- MATERIAL FOR THIS TASK:
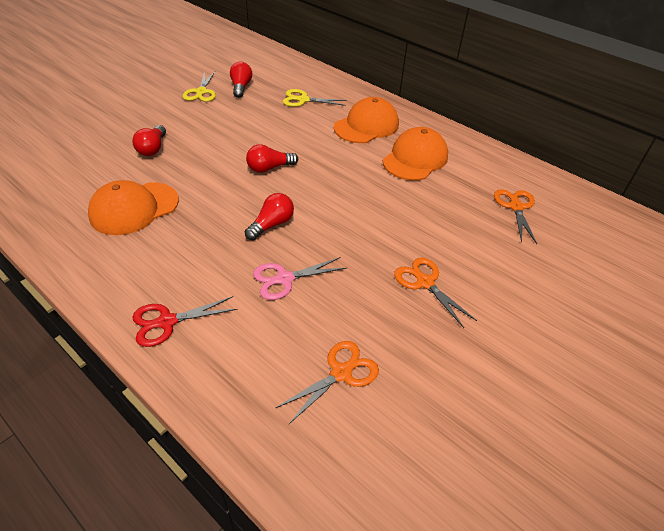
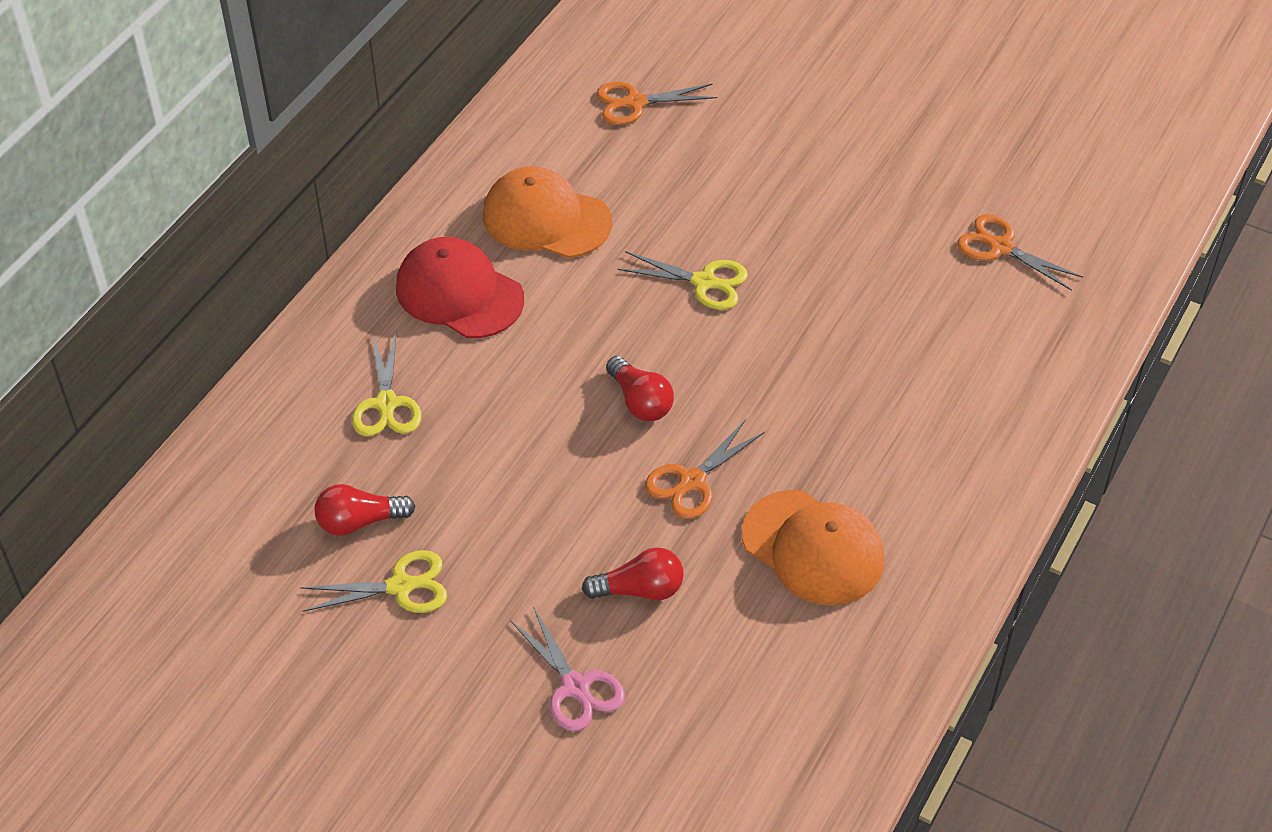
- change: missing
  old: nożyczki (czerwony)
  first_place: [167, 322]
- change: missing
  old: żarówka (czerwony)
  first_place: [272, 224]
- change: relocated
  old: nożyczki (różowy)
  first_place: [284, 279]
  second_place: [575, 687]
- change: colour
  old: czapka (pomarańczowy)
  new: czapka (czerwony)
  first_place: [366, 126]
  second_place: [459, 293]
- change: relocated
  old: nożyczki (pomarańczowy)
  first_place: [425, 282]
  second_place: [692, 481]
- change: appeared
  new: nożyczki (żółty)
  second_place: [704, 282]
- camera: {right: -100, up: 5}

- WHAT THE EXERCISE ASKS: With the line containing "- change: appeared" as the first and the last line of the data as the final one, copy every line between them exactly, those two included.

- ANSWER BOX:
- change: appeared
  new: nożyczki (żółty)
  second_place: [704, 282]
- camera: {right: -100, up: 5}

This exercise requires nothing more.